Itemized modification records
== Segment start ==
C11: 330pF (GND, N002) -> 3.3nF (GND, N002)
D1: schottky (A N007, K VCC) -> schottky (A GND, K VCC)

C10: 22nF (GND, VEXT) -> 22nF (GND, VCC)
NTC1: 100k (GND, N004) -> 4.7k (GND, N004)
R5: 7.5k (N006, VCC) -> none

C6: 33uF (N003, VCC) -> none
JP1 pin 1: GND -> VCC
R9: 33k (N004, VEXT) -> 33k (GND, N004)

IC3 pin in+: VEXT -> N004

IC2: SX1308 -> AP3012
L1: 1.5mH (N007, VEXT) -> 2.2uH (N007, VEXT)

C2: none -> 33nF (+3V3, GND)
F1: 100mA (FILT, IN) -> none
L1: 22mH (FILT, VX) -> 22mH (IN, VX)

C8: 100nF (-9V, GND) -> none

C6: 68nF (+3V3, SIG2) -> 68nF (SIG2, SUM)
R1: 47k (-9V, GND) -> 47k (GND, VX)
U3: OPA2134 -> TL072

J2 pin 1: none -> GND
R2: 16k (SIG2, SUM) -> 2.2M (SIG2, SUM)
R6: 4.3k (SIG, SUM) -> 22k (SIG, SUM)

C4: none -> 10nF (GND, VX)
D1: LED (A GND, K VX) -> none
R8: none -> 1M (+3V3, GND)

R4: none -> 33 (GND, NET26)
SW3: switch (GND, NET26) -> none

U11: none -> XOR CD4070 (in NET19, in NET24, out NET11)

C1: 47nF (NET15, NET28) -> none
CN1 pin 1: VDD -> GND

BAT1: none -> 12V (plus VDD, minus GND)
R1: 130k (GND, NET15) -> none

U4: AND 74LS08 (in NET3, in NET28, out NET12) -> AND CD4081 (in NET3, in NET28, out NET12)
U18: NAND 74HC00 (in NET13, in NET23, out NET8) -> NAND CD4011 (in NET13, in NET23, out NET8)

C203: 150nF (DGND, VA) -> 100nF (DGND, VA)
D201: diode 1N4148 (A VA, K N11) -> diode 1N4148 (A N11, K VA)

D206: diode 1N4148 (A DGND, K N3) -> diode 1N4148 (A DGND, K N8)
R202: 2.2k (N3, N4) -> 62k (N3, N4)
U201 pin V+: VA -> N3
== Segment end ==
● DIRECTIONS FOR THIS TASK: Once you find the line containing "R1: 130k (GND, NET15) -> none", stop: reproduce exactly that line and every line of the data before it, and nothing else.

● ANSWER FOR THE TASK:
C11: 330pF (GND, N002) -> 3.3nF (GND, N002)
D1: schottky (A N007, K VCC) -> schottky (A GND, K VCC)

C10: 22nF (GND, VEXT) -> 22nF (GND, VCC)
NTC1: 100k (GND, N004) -> 4.7k (GND, N004)
R5: 7.5k (N006, VCC) -> none

C6: 33uF (N003, VCC) -> none
JP1 pin 1: GND -> VCC
R9: 33k (N004, VEXT) -> 33k (GND, N004)

IC3 pin in+: VEXT -> N004

IC2: SX1308 -> AP3012
L1: 1.5mH (N007, VEXT) -> 2.2uH (N007, VEXT)

C2: none -> 33nF (+3V3, GND)
F1: 100mA (FILT, IN) -> none
L1: 22mH (FILT, VX) -> 22mH (IN, VX)

C8: 100nF (-9V, GND) -> none

C6: 68nF (+3V3, SIG2) -> 68nF (SIG2, SUM)
R1: 47k (-9V, GND) -> 47k (GND, VX)
U3: OPA2134 -> TL072

J2 pin 1: none -> GND
R2: 16k (SIG2, SUM) -> 2.2M (SIG2, SUM)
R6: 4.3k (SIG, SUM) -> 22k (SIG, SUM)

C4: none -> 10nF (GND, VX)
D1: LED (A GND, K VX) -> none
R8: none -> 1M (+3V3, GND)

R4: none -> 33 (GND, NET26)
SW3: switch (GND, NET26) -> none

U11: none -> XOR CD4070 (in NET19, in NET24, out NET11)

C1: 47nF (NET15, NET28) -> none
CN1 pin 1: VDD -> GND

BAT1: none -> 12V (plus VDD, minus GND)
R1: 130k (GND, NET15) -> none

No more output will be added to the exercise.